## Begin Raw records
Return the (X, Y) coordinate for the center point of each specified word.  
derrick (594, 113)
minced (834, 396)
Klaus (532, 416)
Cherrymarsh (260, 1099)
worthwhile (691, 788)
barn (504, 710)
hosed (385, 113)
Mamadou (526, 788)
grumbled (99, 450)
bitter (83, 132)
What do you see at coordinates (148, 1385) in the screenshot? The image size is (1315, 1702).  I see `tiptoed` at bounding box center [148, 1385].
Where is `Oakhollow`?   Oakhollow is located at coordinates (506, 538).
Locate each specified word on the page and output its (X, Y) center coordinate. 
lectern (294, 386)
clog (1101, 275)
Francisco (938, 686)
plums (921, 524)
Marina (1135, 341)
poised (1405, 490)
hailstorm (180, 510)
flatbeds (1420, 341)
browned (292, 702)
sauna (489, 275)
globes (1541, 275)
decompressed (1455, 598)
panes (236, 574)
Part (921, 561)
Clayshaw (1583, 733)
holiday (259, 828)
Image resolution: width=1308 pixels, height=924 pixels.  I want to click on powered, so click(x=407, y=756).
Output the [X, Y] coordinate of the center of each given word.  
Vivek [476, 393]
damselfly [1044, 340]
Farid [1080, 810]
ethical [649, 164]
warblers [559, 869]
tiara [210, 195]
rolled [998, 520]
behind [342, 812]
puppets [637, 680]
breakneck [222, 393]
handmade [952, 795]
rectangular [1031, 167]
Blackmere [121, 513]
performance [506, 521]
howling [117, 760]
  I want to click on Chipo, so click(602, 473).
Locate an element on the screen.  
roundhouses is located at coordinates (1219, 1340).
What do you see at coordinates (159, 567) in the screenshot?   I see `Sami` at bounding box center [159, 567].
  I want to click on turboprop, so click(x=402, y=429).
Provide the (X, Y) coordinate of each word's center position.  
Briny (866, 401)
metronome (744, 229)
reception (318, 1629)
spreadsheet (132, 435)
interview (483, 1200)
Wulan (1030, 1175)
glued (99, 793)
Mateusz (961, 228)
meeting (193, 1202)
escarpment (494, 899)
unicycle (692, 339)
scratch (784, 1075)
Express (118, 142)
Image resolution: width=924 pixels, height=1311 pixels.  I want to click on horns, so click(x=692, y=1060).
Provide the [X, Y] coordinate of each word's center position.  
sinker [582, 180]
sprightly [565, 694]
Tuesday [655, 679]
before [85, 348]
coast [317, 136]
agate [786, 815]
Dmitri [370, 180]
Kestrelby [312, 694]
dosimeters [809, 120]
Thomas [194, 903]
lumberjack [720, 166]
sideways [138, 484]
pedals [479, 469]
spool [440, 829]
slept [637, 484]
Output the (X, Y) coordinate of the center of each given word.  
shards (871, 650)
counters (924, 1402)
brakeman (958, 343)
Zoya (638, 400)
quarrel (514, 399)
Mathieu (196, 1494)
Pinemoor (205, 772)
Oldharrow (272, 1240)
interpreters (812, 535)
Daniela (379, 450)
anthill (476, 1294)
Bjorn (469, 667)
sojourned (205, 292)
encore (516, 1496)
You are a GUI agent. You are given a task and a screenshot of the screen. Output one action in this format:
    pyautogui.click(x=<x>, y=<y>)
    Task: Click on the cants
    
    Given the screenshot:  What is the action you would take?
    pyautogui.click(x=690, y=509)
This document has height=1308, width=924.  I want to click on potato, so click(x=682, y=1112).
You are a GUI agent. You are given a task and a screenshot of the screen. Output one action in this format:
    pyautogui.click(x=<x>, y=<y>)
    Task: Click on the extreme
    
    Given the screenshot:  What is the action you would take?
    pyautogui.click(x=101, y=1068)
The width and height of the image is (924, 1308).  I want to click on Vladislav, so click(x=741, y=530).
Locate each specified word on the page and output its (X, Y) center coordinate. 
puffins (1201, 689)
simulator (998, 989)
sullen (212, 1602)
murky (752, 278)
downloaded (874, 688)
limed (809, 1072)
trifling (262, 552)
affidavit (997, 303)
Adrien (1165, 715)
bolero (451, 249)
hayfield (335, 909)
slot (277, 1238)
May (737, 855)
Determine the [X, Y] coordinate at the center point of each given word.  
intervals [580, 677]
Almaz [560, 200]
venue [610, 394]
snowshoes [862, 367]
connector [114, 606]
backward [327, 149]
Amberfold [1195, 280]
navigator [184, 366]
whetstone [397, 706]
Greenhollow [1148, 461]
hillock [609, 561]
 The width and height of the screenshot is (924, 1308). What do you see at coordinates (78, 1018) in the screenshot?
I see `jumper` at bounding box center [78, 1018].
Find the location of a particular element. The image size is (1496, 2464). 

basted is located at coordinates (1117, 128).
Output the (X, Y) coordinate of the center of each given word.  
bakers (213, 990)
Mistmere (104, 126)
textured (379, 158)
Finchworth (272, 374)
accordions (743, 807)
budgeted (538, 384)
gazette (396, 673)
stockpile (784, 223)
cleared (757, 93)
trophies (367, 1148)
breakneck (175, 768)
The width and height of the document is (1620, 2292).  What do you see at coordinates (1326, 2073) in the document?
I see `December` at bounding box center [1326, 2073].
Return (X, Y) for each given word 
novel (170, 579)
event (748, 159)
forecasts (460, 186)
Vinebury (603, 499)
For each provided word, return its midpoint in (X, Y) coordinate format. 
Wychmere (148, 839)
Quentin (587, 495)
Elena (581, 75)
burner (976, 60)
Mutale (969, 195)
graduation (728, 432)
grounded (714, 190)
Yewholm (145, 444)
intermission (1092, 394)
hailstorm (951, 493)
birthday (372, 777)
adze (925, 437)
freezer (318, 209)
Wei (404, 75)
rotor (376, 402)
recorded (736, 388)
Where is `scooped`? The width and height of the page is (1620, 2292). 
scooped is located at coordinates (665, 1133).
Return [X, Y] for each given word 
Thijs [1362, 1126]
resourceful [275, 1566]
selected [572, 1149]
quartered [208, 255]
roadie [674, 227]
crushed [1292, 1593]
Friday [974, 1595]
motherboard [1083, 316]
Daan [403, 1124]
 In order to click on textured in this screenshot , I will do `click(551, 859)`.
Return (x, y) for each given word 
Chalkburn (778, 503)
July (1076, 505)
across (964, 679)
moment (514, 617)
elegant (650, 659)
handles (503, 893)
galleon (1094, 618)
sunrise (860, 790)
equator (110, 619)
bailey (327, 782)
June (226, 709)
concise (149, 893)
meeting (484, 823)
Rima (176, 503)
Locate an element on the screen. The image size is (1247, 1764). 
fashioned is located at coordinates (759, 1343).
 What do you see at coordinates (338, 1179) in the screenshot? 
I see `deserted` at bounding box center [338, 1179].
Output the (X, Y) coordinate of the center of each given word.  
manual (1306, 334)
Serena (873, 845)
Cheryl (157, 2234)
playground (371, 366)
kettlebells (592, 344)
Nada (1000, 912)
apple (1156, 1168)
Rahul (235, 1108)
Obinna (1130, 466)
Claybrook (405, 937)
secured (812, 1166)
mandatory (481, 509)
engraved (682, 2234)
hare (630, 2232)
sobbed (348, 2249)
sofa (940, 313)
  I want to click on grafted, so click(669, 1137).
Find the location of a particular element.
## End Raw records
• Directions for this task: Starting at the line containing "Francisco (938, 686)" and ending after the line containing "encore (516, 1496)", write out those items again, swapping "sauna" for "steam room" and leaving everything else unchanged.

• Expected answer:
Francisco (938, 686)
plums (921, 524)
Marina (1135, 341)
poised (1405, 490)
hailstorm (180, 510)
flatbeds (1420, 341)
browned (292, 702)
steam room (489, 275)
globes (1541, 275)
decompressed (1455, 598)
panes (236, 574)
Part (921, 561)
Clayshaw (1583, 733)
holiday (259, 828)
Image resolution: width=1308 pixels, height=924 pixels.  I want to click on powered, so click(x=407, y=756).
Output the [X, Y] coordinate of the center of each given word.  
Vivek [476, 393]
damselfly [1044, 340]
Farid [1080, 810]
ethical [649, 164]
warblers [559, 869]
tiara [210, 195]
rolled [998, 520]
behind [342, 812]
puppets [637, 680]
breakneck [222, 393]
handmade [952, 795]
rectangular [1031, 167]
Blackmere [121, 513]
performance [506, 521]
howling [117, 760]
  I want to click on Chipo, so click(602, 473).
Locate an element on the screen.  
roundhouses is located at coordinates (1219, 1340).
What do you see at coordinates (159, 567) in the screenshot?   I see `Sami` at bounding box center [159, 567].
  I want to click on turboprop, so click(x=402, y=429).
Provide the (X, Y) coordinate of each word's center position.  
Briny (866, 401)
metronome (744, 229)
reception (318, 1629)
spreadsheet (132, 435)
interview (483, 1200)
Wulan (1030, 1175)
glued (99, 793)
Mateusz (961, 228)
meeting (193, 1202)
escarpment (494, 899)
unicycle (692, 339)
scratch (784, 1075)
Express (118, 142)
Image resolution: width=924 pixels, height=1311 pixels.  I want to click on horns, so click(x=692, y=1060).
Provide the [X, Y] coordinate of each word's center position.  
sinker [582, 180]
sprightly [565, 694]
Tuesday [655, 679]
before [85, 348]
coast [317, 136]
agate [786, 815]
Dmitri [370, 180]
Kestrelby [312, 694]
dosimeters [809, 120]
Thomas [194, 903]
lumberjack [720, 166]
sideways [138, 484]
pedals [479, 469]
spool [440, 829]
slept [637, 484]
Output the (X, Y) coordinate of the center of each given word.  
shards (871, 650)
counters (924, 1402)
brakeman (958, 343)
Zoya (638, 400)
quarrel (514, 399)
Mathieu (196, 1494)
Pinemoor (205, 772)
Oldharrow (272, 1240)
interpreters (812, 535)
Daniela (379, 450)
anthill (476, 1294)
Bjorn (469, 667)
sojourned (205, 292)
encore (516, 1496)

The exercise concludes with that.